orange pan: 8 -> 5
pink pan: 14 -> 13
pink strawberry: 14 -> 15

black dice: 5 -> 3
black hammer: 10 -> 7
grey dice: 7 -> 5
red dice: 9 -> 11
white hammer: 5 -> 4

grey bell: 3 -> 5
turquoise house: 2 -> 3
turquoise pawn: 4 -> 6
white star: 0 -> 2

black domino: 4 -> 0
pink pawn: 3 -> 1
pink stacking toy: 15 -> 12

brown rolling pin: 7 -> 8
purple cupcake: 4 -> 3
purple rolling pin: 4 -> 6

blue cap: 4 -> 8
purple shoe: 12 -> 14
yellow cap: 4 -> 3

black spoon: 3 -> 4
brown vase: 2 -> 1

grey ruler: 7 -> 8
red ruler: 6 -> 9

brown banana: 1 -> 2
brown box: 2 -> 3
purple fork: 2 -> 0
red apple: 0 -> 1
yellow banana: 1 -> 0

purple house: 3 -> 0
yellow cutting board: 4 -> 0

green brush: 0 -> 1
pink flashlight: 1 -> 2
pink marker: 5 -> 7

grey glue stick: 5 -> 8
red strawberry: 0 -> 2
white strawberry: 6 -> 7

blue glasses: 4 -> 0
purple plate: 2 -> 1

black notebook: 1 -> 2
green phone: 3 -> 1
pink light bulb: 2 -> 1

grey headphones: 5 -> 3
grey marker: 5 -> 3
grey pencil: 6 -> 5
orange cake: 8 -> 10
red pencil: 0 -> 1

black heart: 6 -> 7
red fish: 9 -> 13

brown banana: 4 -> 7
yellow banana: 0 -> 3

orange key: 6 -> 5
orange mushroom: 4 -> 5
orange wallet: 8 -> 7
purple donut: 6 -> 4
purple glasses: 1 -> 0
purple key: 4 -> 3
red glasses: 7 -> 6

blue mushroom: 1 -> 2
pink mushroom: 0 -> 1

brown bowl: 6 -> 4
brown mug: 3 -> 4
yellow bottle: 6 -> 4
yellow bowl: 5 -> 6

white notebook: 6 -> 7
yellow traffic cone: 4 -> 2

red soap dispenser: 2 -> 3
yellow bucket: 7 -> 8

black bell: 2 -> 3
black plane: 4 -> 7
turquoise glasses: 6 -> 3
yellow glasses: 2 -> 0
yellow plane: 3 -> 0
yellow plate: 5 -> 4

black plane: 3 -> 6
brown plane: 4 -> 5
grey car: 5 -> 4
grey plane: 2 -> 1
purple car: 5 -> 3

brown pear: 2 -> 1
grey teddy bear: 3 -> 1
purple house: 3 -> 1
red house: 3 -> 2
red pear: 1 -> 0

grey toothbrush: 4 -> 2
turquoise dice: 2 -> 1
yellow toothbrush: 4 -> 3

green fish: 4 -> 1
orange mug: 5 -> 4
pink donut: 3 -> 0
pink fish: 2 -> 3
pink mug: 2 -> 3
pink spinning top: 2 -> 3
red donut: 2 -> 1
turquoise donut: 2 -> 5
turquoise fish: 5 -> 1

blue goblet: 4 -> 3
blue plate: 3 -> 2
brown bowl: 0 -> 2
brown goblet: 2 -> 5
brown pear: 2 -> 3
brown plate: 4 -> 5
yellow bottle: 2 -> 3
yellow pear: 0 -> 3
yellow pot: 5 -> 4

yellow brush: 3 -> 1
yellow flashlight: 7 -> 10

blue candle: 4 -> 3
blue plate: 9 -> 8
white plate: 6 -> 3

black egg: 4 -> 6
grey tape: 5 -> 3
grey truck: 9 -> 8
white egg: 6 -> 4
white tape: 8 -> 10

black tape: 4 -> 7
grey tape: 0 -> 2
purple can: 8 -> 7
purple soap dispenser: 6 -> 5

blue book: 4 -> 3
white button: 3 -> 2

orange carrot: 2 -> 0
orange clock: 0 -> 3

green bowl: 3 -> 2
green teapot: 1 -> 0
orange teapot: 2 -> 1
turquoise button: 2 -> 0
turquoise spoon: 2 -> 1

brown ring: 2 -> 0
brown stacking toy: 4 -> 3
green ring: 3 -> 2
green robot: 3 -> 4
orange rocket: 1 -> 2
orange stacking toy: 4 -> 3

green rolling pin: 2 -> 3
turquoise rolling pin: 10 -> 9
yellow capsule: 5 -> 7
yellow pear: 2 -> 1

The problem | This exercise asks for the line with "white button: 3 -> 2" and all lines after it through the end of the records above, retyped exactly and with nothing else.

Solution to this task |
white button: 3 -> 2

orange carrot: 2 -> 0
orange clock: 0 -> 3

green bowl: 3 -> 2
green teapot: 1 -> 0
orange teapot: 2 -> 1
turquoise button: 2 -> 0
turquoise spoon: 2 -> 1

brown ring: 2 -> 0
brown stacking toy: 4 -> 3
green ring: 3 -> 2
green robot: 3 -> 4
orange rocket: 1 -> 2
orange stacking toy: 4 -> 3

green rolling pin: 2 -> 3
turquoise rolling pin: 10 -> 9
yellow capsule: 5 -> 7
yellow pear: 2 -> 1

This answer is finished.